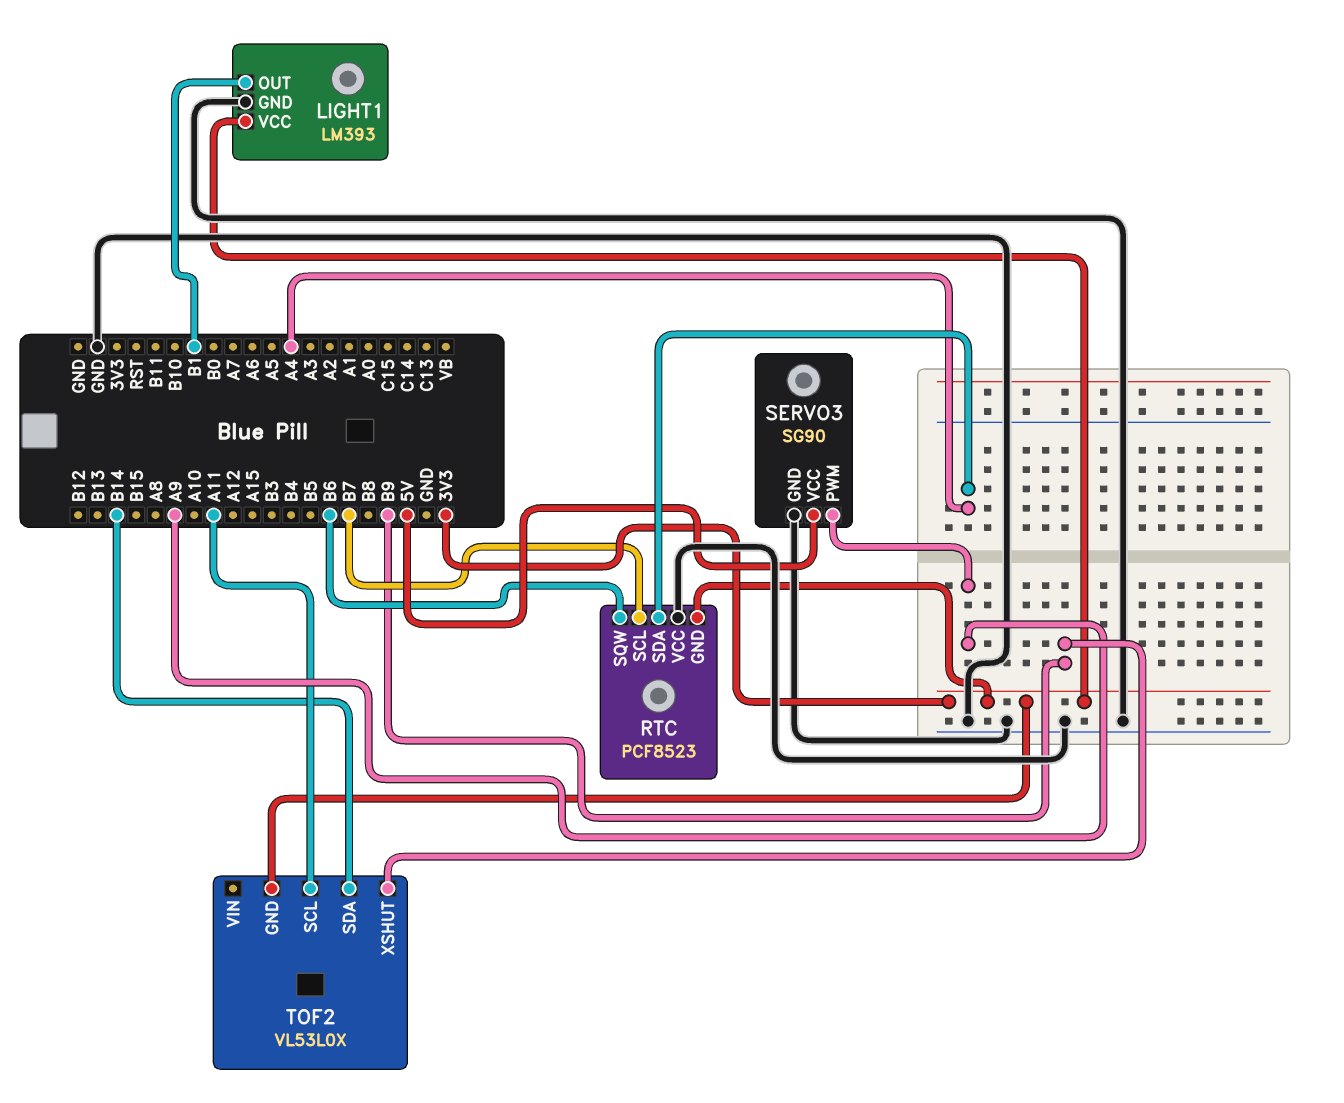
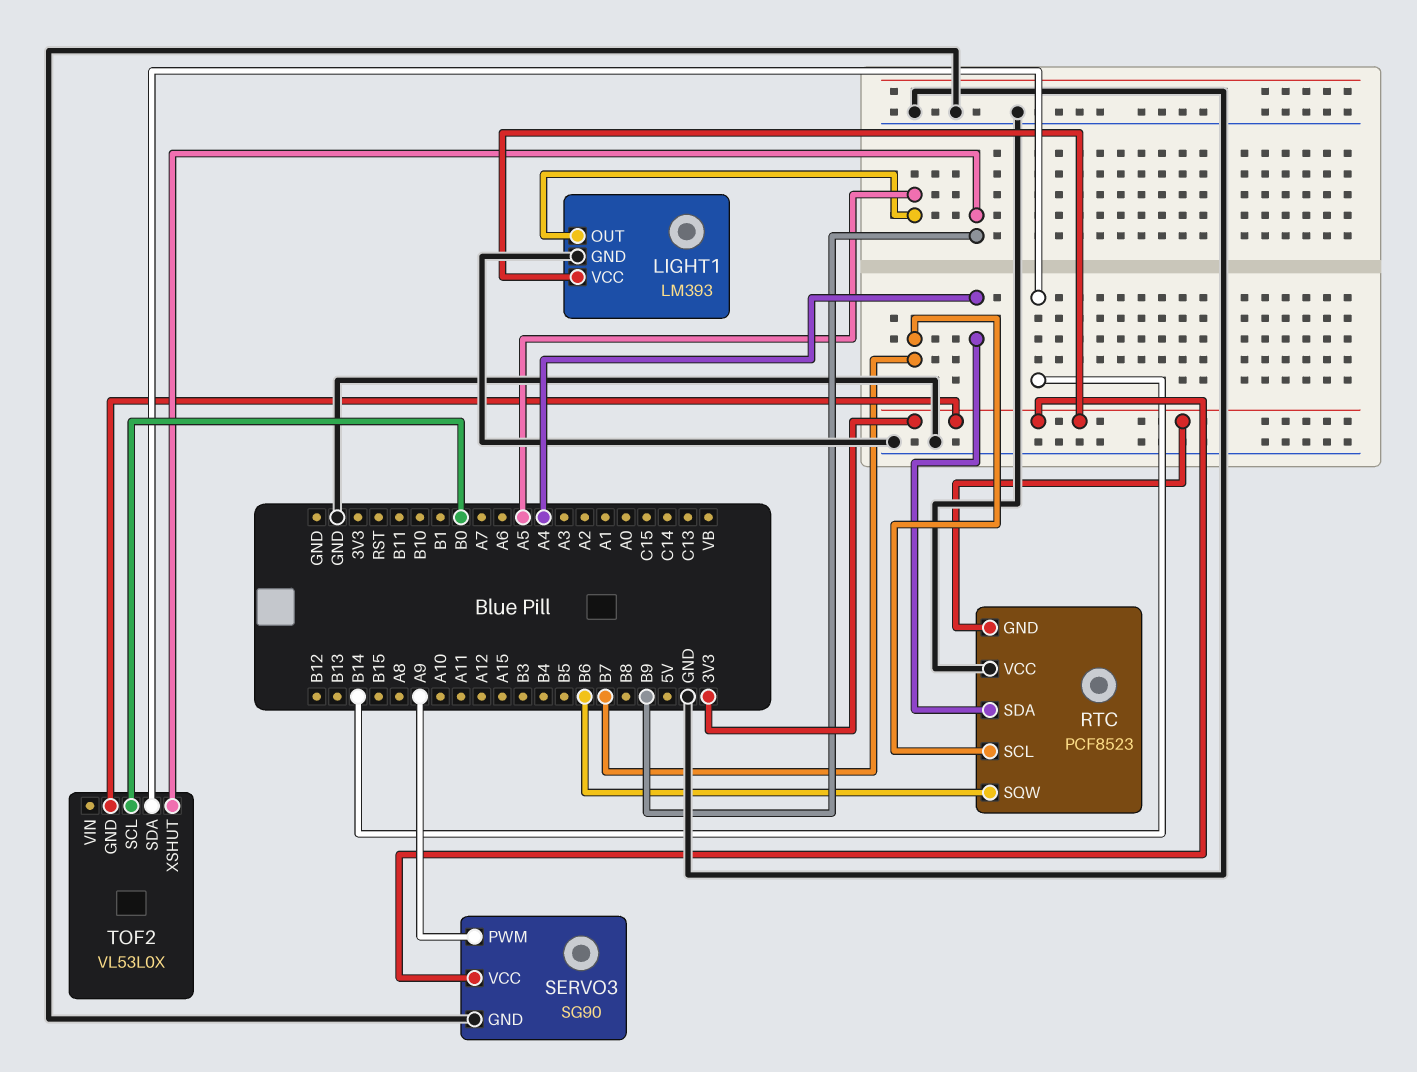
LIGHT1 pin OUT: B1 -> A5
SERVO3 pin VCC: 5V -> 3V3
TOF2 pin SCL: A11 -> B0

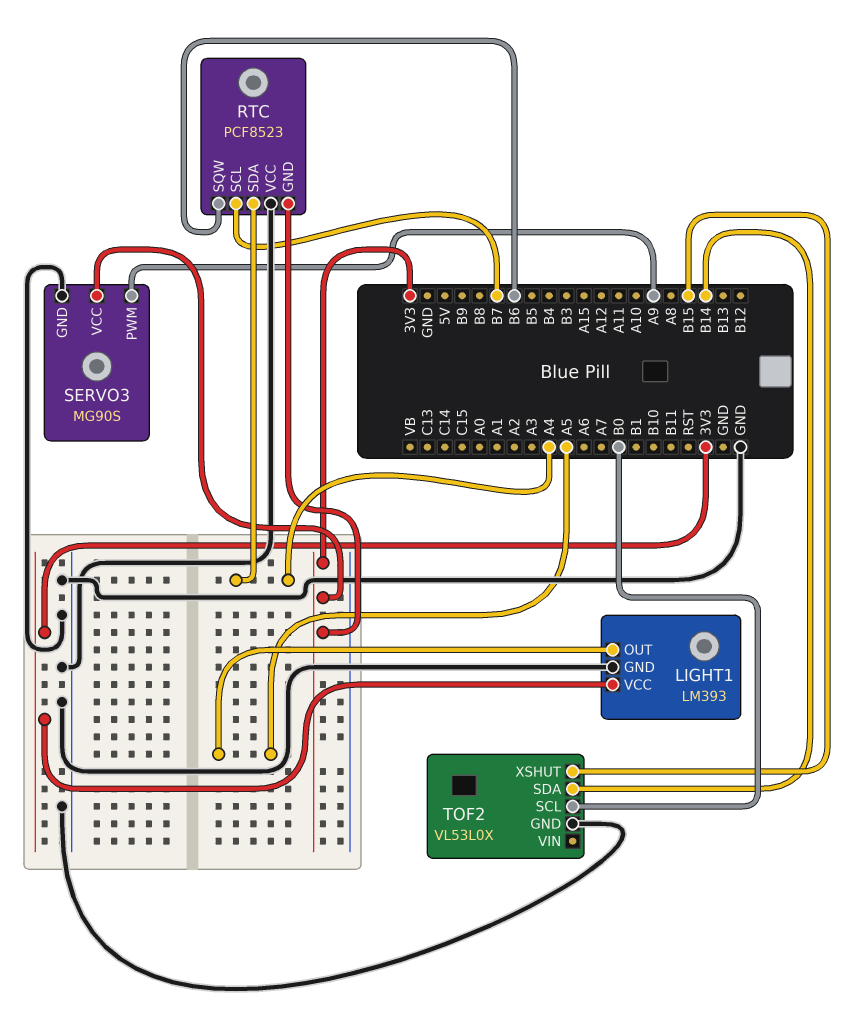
SERVO3: SG90 -> MG90S
TOF2 pin GND: 3V3 -> GND
TOF2 pin XSHUT: B9 -> B15

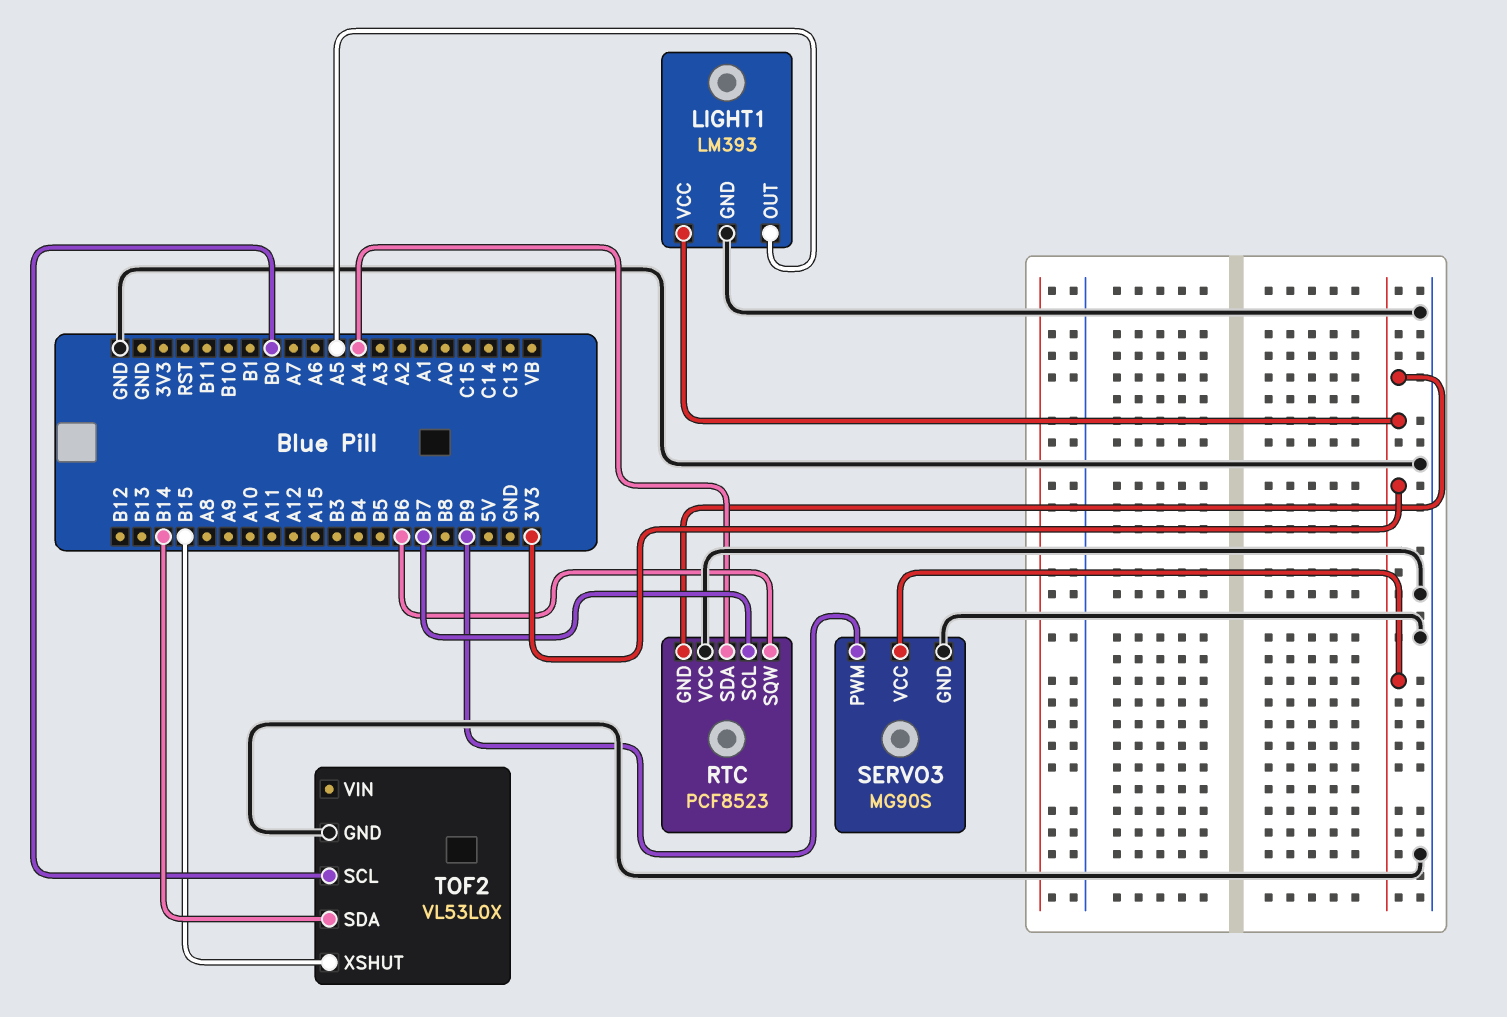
SERVO3 pin PWM: A9 -> B9

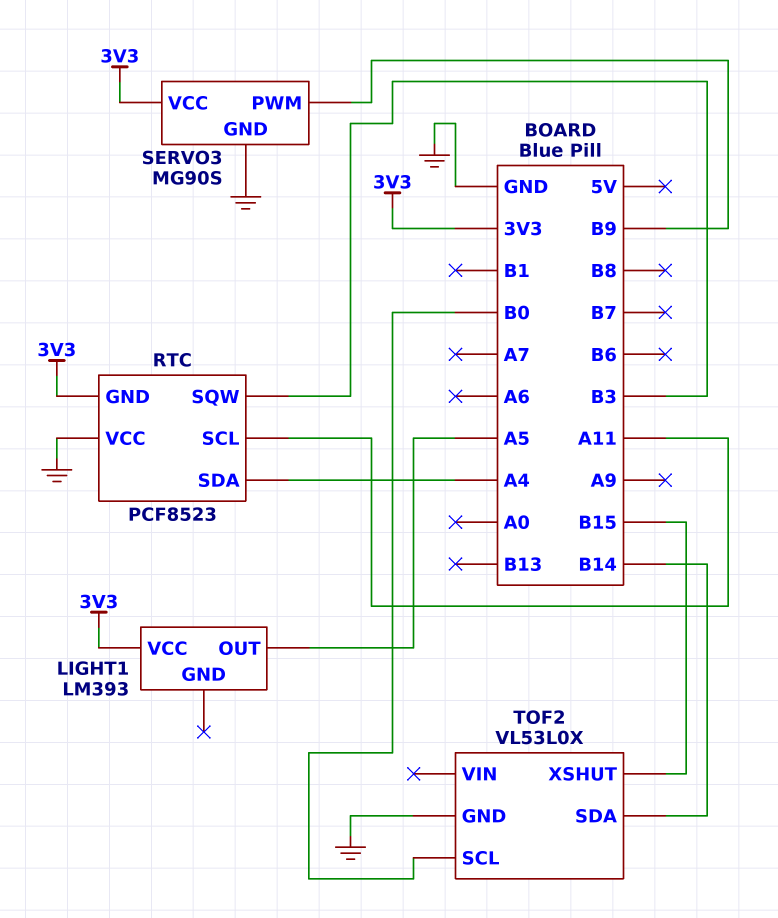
LIGHT1 pin GND: GND -> none
RTC pin SCL: B7 -> A11
RTC pin SQW: B6 -> B3

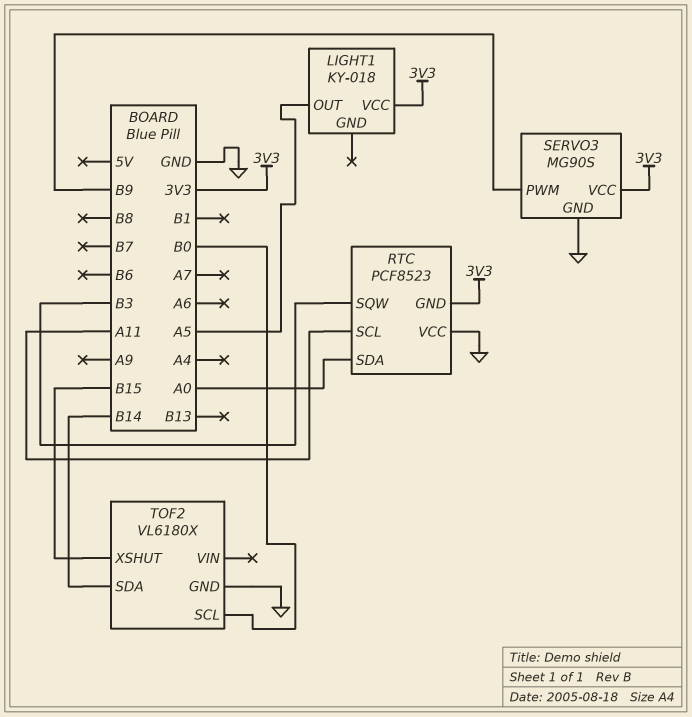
LIGHT1: LM393 -> KY-018
RTC pin SDA: A4 -> A0
TOF2: VL53L0X -> VL6180X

▸ **Work required**
Omit the pictures, then retype the remaining material without a single change.

▸ **Solved exercise**
LIGHT1 pin OUT: B1 -> A5
SERVO3 pin VCC: 5V -> 3V3
TOF2 pin SCL: A11 -> B0

SERVO3: SG90 -> MG90S
TOF2 pin GND: 3V3 -> GND
TOF2 pin XSHUT: B9 -> B15

SERVO3 pin PWM: A9 -> B9

LIGHT1 pin GND: GND -> none
RTC pin SCL: B7 -> A11
RTC pin SQW: B6 -> B3

LIGHT1: LM393 -> KY-018
RTC pin SDA: A4 -> A0
TOF2: VL53L0X -> VL6180X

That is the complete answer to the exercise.